──────── Given data

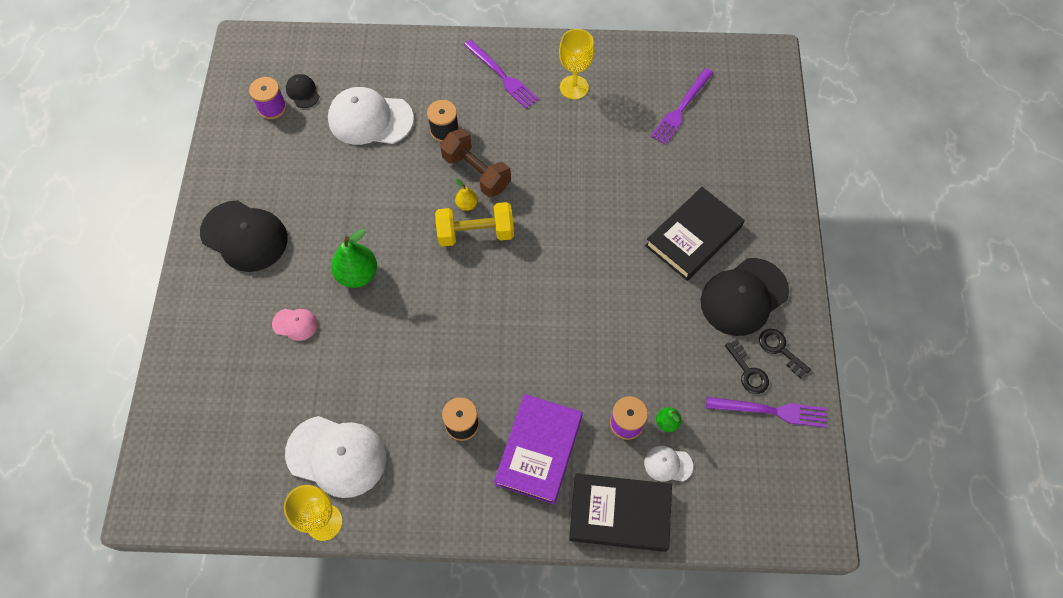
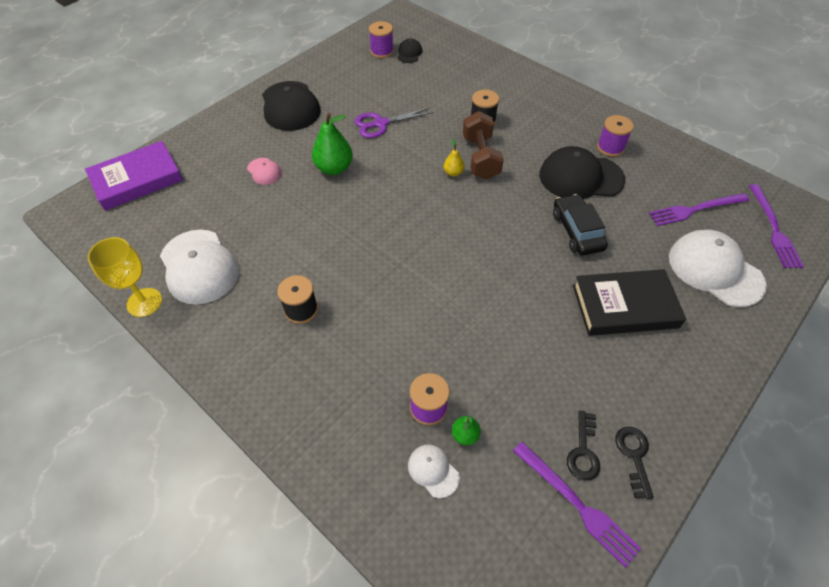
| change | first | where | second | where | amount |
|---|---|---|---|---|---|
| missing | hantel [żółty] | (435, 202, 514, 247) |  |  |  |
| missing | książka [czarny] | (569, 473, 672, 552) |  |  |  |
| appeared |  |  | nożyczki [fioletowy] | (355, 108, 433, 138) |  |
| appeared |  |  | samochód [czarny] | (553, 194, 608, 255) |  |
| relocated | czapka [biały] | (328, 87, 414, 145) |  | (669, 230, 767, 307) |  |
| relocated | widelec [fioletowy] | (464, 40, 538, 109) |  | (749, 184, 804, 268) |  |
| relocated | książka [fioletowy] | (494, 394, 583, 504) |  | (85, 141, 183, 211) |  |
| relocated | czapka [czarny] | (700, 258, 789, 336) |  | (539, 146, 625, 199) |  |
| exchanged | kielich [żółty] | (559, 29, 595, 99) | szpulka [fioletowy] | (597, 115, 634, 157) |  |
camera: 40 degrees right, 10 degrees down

────────────────

What is expected: Once you reach the line that holds "czapka [biały] |", print it and every line after it through the end of the records, word for word.

Your solution:
| relocated | czapka [biały] | (328, 87, 414, 145) |  | (669, 230, 767, 307) |  |
| relocated | widelec [fioletowy] | (464, 40, 538, 109) |  | (749, 184, 804, 268) |  |
| relocated | książka [fioletowy] | (494, 394, 583, 504) |  | (85, 141, 183, 211) |  |
| relocated | czapka [czarny] | (700, 258, 789, 336) |  | (539, 146, 625, 199) |  |
| exchanged | kielich [żółty] | (559, 29, 595, 99) | szpulka [fioletowy] | (597, 115, 634, 157) |  |
camera: 40 degrees right, 10 degrees down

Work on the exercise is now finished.